» **Task instructions**:
Start the copy at the line containing "green cactus: 5 -> 6" and run it through the last line of the records. Repeat each line exactly; omit pictures.

--------------------

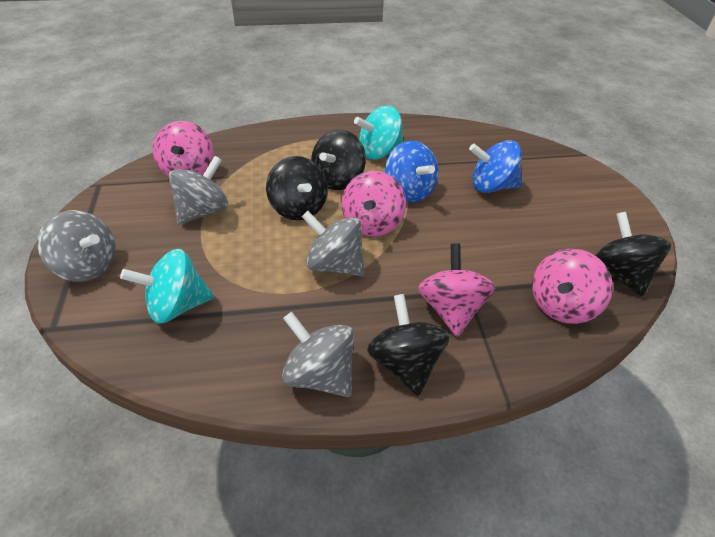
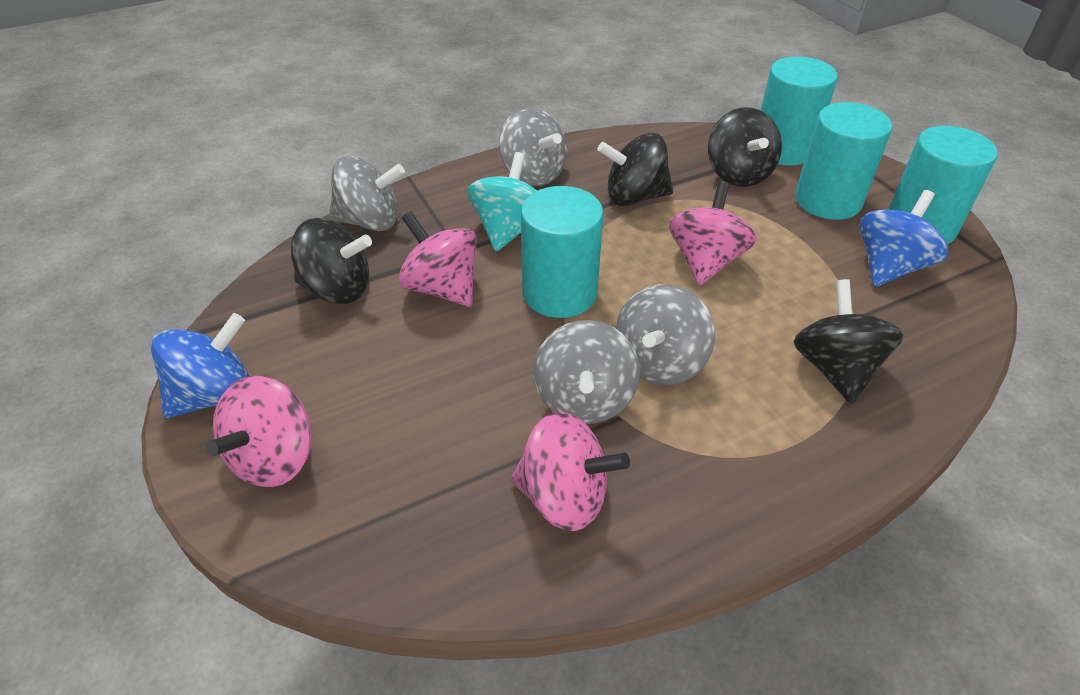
turquoise cylinder: 0 -> 4
turquoise spinning top: 2 -> 1

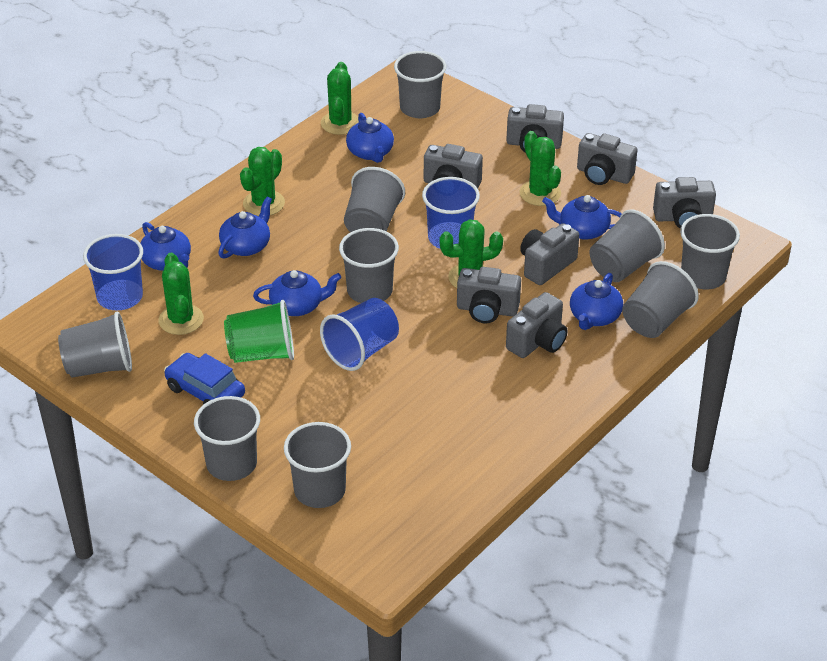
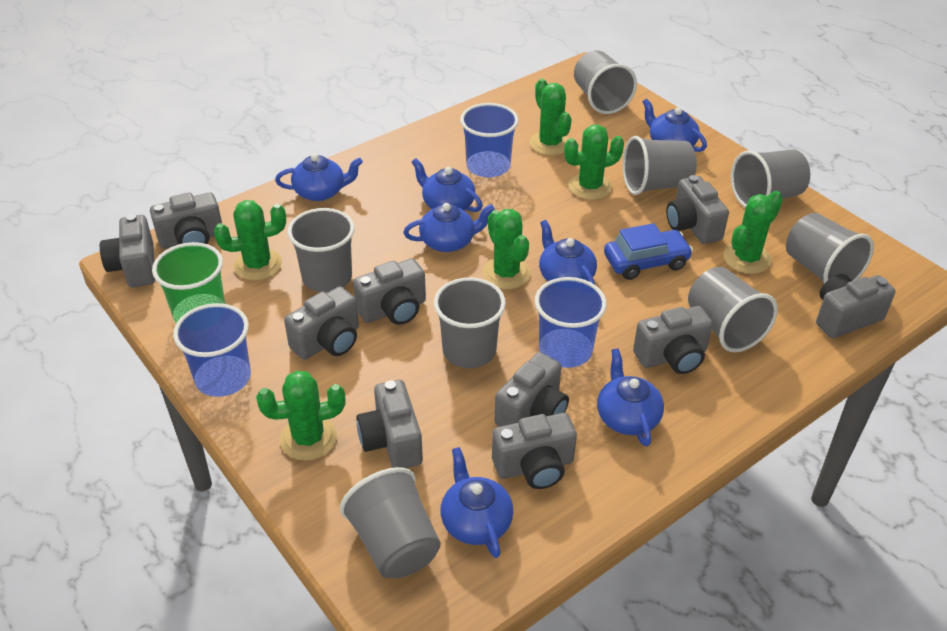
blue teapot: 6 -> 7
green cactus: 5 -> 6
grey camera: 7 -> 10
grey cup: 9 -> 8

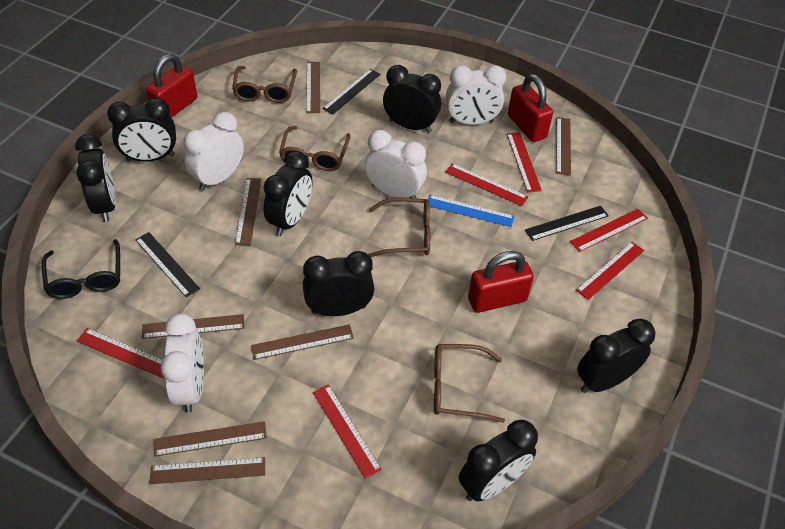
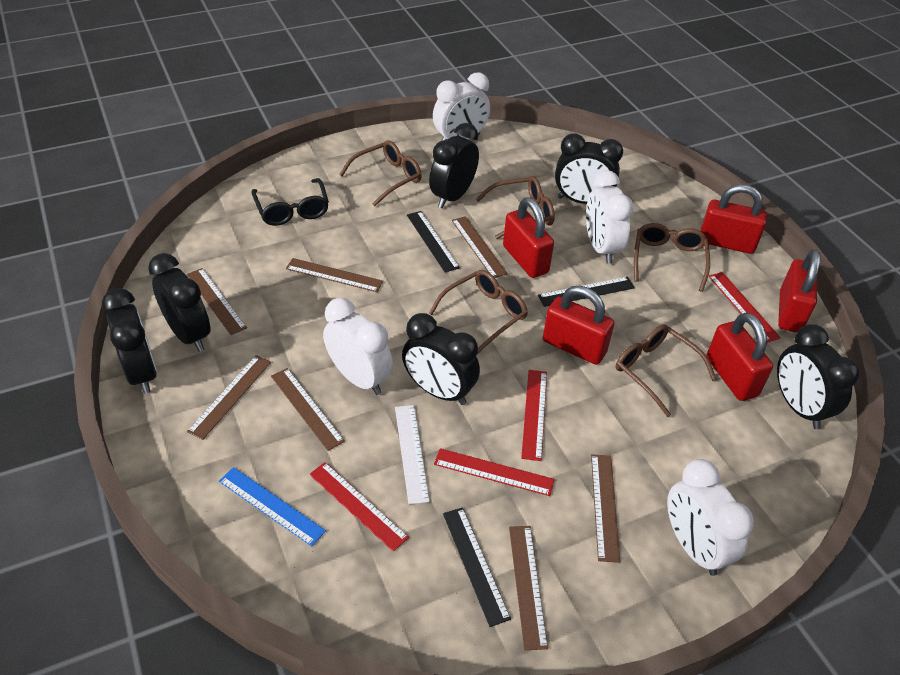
black clock: 7 -> 6
brown glasses: 4 -> 5
red padlock: 3 -> 5
red ruler: 6 -> 4
white ruler: 0 -> 1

--------------------

» **Result**:
green cactus: 5 -> 6
grey camera: 7 -> 10
grey cup: 9 -> 8

black clock: 7 -> 6
brown glasses: 4 -> 5
red padlock: 3 -> 5
red ruler: 6 -> 4
white ruler: 0 -> 1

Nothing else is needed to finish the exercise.